● What you should do:
Exactly reproduce all the records, keeping pictures out of the copy.

● Available records:

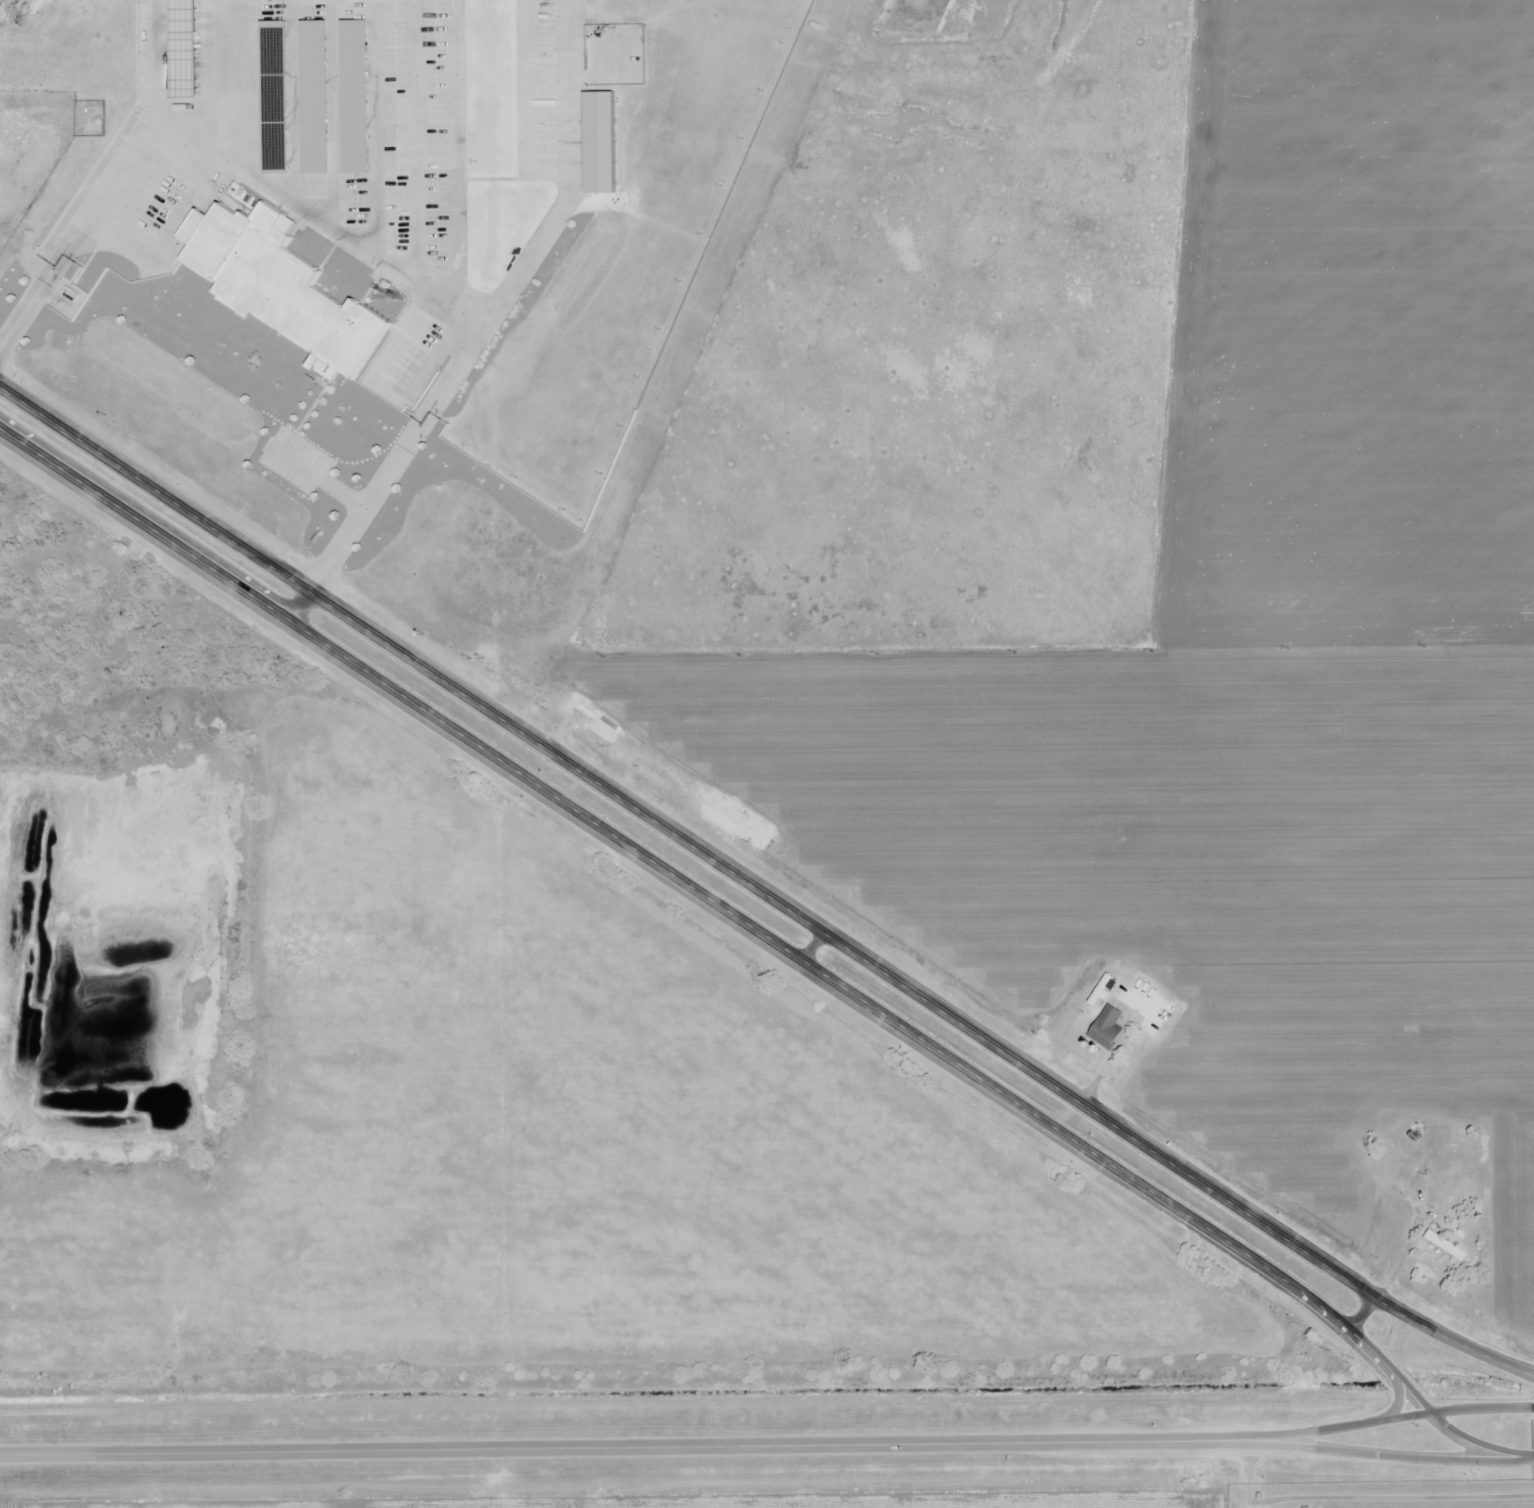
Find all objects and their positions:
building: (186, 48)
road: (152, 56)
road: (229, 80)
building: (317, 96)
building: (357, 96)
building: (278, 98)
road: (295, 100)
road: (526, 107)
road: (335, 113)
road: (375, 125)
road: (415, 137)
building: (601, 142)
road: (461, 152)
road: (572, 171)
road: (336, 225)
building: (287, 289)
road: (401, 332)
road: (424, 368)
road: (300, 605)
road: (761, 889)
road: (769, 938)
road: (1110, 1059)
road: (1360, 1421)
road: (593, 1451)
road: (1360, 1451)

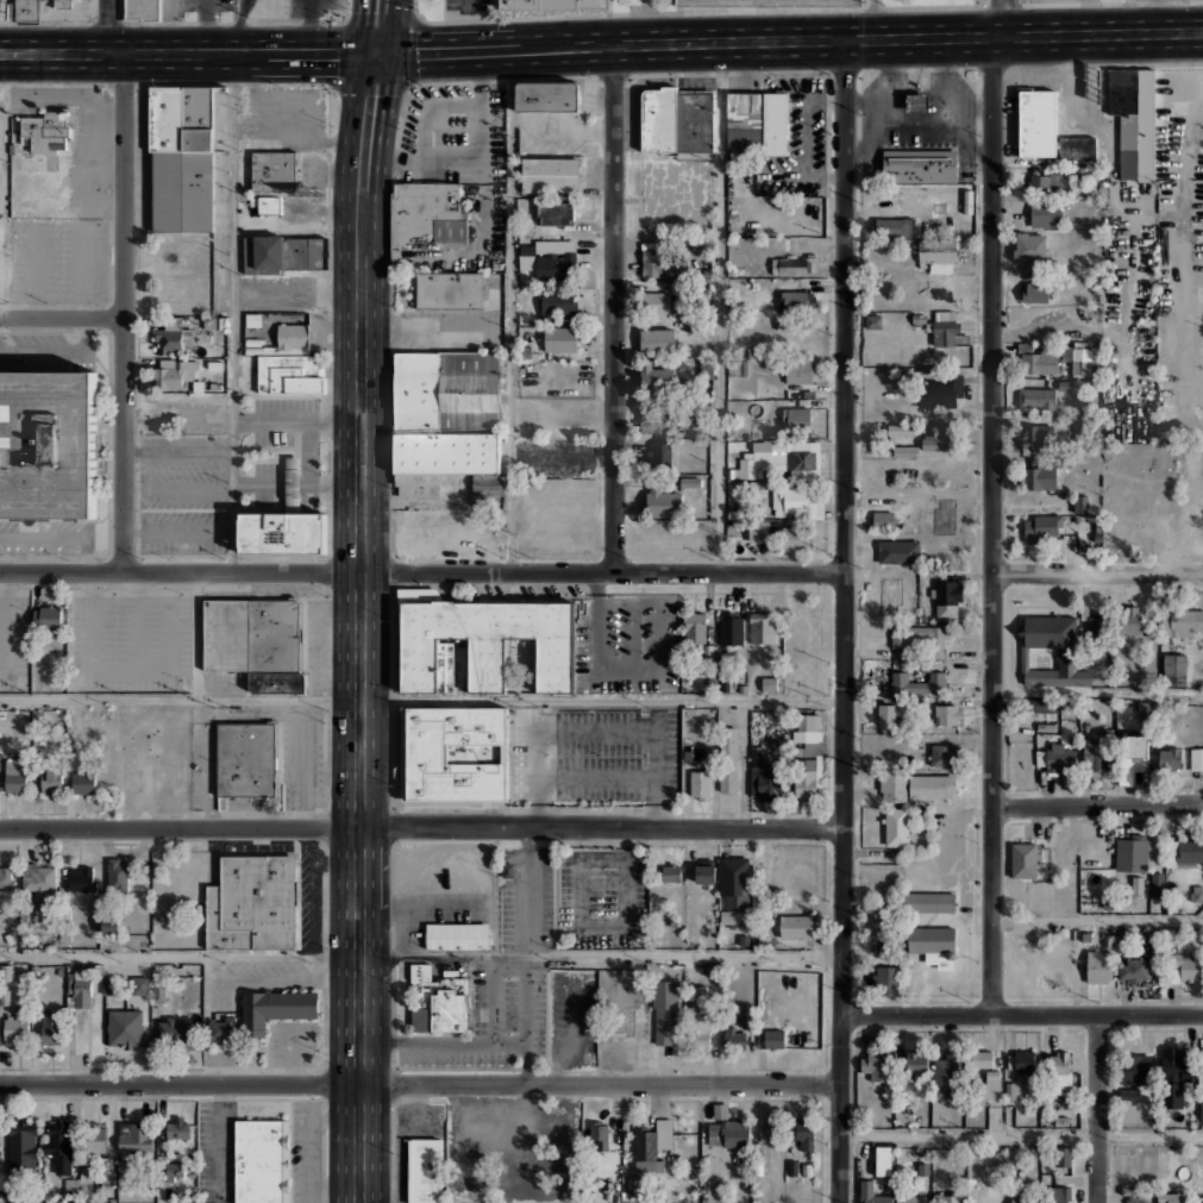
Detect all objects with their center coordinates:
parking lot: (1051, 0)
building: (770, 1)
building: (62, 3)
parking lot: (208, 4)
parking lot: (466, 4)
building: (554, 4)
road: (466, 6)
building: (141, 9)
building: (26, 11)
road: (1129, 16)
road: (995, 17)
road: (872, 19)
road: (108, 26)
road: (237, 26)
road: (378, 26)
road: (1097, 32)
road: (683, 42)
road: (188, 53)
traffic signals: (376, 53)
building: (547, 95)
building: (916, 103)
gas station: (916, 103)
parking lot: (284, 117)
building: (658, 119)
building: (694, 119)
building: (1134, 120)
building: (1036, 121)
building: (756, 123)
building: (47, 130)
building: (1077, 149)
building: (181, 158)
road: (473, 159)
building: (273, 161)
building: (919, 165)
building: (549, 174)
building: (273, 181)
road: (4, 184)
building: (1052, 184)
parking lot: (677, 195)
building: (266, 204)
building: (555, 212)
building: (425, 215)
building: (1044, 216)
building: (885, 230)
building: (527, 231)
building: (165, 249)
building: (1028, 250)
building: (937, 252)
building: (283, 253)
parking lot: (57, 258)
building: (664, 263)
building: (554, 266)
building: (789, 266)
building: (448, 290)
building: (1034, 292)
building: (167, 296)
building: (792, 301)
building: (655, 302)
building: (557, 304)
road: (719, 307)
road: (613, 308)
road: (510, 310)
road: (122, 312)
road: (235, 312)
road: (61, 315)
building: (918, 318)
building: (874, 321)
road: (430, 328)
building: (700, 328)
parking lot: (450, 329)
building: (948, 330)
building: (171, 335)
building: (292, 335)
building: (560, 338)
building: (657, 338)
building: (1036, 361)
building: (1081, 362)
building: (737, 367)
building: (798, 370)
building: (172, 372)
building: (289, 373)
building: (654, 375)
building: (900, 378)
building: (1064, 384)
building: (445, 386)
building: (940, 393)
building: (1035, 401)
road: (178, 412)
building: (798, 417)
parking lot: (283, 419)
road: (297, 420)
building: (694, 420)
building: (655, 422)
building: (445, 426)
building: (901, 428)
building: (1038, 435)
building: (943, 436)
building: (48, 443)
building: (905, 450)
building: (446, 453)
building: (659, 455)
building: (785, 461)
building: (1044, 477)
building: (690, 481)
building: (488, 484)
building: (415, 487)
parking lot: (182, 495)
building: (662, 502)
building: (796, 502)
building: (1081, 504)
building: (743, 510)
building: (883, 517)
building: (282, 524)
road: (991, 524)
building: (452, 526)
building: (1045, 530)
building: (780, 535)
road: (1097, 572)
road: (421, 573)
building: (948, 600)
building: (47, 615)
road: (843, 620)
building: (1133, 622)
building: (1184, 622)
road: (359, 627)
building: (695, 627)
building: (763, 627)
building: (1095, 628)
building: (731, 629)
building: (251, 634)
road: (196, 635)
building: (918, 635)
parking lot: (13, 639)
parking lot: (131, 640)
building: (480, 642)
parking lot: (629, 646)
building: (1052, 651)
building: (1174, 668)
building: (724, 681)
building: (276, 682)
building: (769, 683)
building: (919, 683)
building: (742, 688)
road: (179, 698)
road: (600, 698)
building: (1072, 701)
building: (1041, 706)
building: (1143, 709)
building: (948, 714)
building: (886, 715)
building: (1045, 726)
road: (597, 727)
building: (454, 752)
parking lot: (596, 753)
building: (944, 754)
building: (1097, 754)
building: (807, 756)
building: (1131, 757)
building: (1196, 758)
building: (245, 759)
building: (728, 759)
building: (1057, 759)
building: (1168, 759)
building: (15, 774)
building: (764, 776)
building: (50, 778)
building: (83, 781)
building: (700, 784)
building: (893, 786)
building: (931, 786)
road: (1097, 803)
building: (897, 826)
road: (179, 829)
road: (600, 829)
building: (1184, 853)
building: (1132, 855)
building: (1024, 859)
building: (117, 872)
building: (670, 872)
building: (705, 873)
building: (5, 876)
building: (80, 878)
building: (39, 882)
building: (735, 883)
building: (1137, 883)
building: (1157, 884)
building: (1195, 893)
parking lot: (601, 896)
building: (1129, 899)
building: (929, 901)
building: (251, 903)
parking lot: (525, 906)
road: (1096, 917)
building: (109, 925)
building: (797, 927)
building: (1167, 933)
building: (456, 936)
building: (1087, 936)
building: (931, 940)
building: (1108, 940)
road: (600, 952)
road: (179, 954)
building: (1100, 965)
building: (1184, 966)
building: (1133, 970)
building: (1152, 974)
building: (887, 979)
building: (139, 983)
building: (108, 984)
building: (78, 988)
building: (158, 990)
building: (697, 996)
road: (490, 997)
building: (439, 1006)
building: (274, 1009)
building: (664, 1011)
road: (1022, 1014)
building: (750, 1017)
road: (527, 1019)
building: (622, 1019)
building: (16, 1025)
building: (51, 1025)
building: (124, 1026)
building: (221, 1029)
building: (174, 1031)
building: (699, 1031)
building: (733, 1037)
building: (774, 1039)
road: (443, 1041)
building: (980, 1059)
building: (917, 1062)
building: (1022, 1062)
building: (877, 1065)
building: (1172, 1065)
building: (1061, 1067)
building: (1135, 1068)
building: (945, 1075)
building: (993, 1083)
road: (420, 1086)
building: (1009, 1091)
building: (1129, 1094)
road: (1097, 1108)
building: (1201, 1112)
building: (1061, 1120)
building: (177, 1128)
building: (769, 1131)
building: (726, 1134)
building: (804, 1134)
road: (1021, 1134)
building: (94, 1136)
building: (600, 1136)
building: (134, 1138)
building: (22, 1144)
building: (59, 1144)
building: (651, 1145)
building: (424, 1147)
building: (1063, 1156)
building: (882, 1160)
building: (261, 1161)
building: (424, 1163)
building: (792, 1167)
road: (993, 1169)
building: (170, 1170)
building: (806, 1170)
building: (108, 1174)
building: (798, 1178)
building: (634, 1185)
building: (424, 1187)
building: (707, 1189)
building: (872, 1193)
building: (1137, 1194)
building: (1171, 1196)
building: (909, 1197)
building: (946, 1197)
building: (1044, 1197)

● Completed exercise:
Find all objects and their positions:
building: (186, 48)
road: (152, 56)
road: (229, 80)
building: (317, 96)
building: (357, 96)
building: (278, 98)
road: (295, 100)
road: (526, 107)
road: (335, 113)
road: (375, 125)
road: (415, 137)
building: (601, 142)
road: (461, 152)
road: (572, 171)
road: (336, 225)
building: (287, 289)
road: (401, 332)
road: (424, 368)
road: (300, 605)
road: (761, 889)
road: (769, 938)
road: (1110, 1059)
road: (1360, 1421)
road: (593, 1451)
road: (1360, 1451)

Detect all objects with their center coordinates:
parking lot: (1051, 0)
building: (770, 1)
building: (62, 3)
parking lot: (208, 4)
parking lot: (466, 4)
building: (554, 4)
road: (466, 6)
building: (141, 9)
building: (26, 11)
road: (1129, 16)
road: (995, 17)
road: (872, 19)
road: (108, 26)
road: (237, 26)
road: (378, 26)
road: (1097, 32)
road: (683, 42)
road: (188, 53)
traffic signals: (376, 53)
building: (547, 95)
building: (916, 103)
gas station: (916, 103)
parking lot: (284, 117)
building: (658, 119)
building: (694, 119)
building: (1134, 120)
building: (1036, 121)
building: (756, 123)
building: (47, 130)
building: (1077, 149)
building: (181, 158)
road: (473, 159)
building: (273, 161)
building: (919, 165)
building: (549, 174)
building: (273, 181)
road: (4, 184)
building: (1052, 184)
parking lot: (677, 195)
building: (266, 204)
building: (555, 212)
building: (425, 215)
building: (1044, 216)
building: (885, 230)
building: (527, 231)
building: (165, 249)
building: (1028, 250)
building: (937, 252)
building: (283, 253)
parking lot: (57, 258)
building: (664, 263)
building: (554, 266)
building: (789, 266)
building: (448, 290)
building: (1034, 292)
building: (167, 296)
building: (792, 301)
building: (655, 302)
building: (557, 304)
road: (719, 307)
road: (613, 308)
road: (510, 310)
road: (122, 312)
road: (235, 312)
road: (61, 315)
building: (918, 318)
building: (874, 321)
road: (430, 328)
building: (700, 328)
parking lot: (450, 329)
building: (948, 330)
building: (171, 335)
building: (292, 335)
building: (560, 338)
building: (657, 338)
building: (1036, 361)
building: (1081, 362)
building: (737, 367)
building: (798, 370)
building: (172, 372)
building: (289, 373)
building: (654, 375)
building: (900, 378)
building: (1064, 384)
building: (445, 386)
building: (940, 393)
building: (1035, 401)
road: (178, 412)
building: (798, 417)
parking lot: (283, 419)
road: (297, 420)
building: (694, 420)
building: (655, 422)
building: (445, 426)
building: (901, 428)
building: (1038, 435)
building: (943, 436)
building: (48, 443)
building: (905, 450)
building: (446, 453)
building: (659, 455)
building: (785, 461)
building: (1044, 477)
building: (690, 481)
building: (488, 484)
building: (415, 487)
parking lot: (182, 495)
building: (662, 502)
building: (796, 502)
building: (1081, 504)
building: (743, 510)
building: (883, 517)
building: (282, 524)
road: (991, 524)
building: (452, 526)
building: (1045, 530)
building: (780, 535)
road: (1097, 572)
road: (421, 573)
building: (948, 600)
building: (47, 615)
road: (843, 620)
building: (1133, 622)
building: (1184, 622)
road: (359, 627)
building: (695, 627)
building: (763, 627)
building: (1095, 628)
building: (731, 629)
building: (251, 634)
road: (196, 635)
building: (918, 635)
parking lot: (13, 639)
parking lot: (131, 640)
building: (480, 642)
parking lot: (629, 646)
building: (1052, 651)
building: (1174, 668)
building: (724, 681)
building: (276, 682)
building: (769, 683)
building: (919, 683)
building: (742, 688)
road: (179, 698)
road: (600, 698)
building: (1072, 701)
building: (1041, 706)
building: (1143, 709)
building: (948, 714)
building: (886, 715)
building: (1045, 726)
road: (597, 727)
building: (454, 752)
parking lot: (596, 753)
building: (944, 754)
building: (1097, 754)
building: (807, 756)
building: (1131, 757)
building: (1196, 758)
building: (245, 759)
building: (728, 759)
building: (1057, 759)
building: (1168, 759)
building: (15, 774)
building: (764, 776)
building: (50, 778)
building: (83, 781)
building: (700, 784)
building: (893, 786)
building: (931, 786)
road: (1097, 803)
building: (897, 826)
road: (179, 829)
road: (600, 829)
building: (1184, 853)
building: (1132, 855)
building: (1024, 859)
building: (117, 872)
building: (670, 872)
building: (705, 873)
building: (5, 876)
building: (80, 878)
building: (39, 882)
building: (735, 883)
building: (1137, 883)
building: (1157, 884)
building: (1195, 893)
parking lot: (601, 896)
building: (1129, 899)
building: (929, 901)
building: (251, 903)
parking lot: (525, 906)
road: (1096, 917)
building: (109, 925)
building: (797, 927)
building: (1167, 933)
building: (456, 936)
building: (1087, 936)
building: (931, 940)
building: (1108, 940)
road: (600, 952)
road: (179, 954)
building: (1100, 965)
building: (1184, 966)
building: (1133, 970)
building: (1152, 974)
building: (887, 979)
building: (139, 983)
building: (108, 984)
building: (78, 988)
building: (158, 990)
building: (697, 996)
road: (490, 997)
building: (439, 1006)
building: (274, 1009)
building: (664, 1011)
road: (1022, 1014)
building: (750, 1017)
road: (527, 1019)
building: (622, 1019)
building: (16, 1025)
building: (51, 1025)
building: (124, 1026)
building: (221, 1029)
building: (174, 1031)
building: (699, 1031)
building: (733, 1037)
building: (774, 1039)
road: (443, 1041)
building: (980, 1059)
building: (917, 1062)
building: (1022, 1062)
building: (877, 1065)
building: (1172, 1065)
building: (1061, 1067)
building: (1135, 1068)
building: (945, 1075)
building: (993, 1083)
road: (420, 1086)
building: (1009, 1091)
building: (1129, 1094)
road: (1097, 1108)
building: (1201, 1112)
building: (1061, 1120)
building: (177, 1128)
building: (769, 1131)
building: (726, 1134)
building: (804, 1134)
road: (1021, 1134)
building: (94, 1136)
building: (600, 1136)
building: (134, 1138)
building: (22, 1144)
building: (59, 1144)
building: (651, 1145)
building: (424, 1147)
building: (1063, 1156)
building: (882, 1160)
building: (261, 1161)
building: (424, 1163)
building: (792, 1167)
road: (993, 1169)
building: (170, 1170)
building: (806, 1170)
building: (108, 1174)
building: (798, 1178)
building: (634, 1185)
building: (424, 1187)
building: (707, 1189)
building: (872, 1193)
building: (1137, 1194)
building: (1171, 1196)
building: (909, 1197)
building: (946, 1197)
building: (1044, 1197)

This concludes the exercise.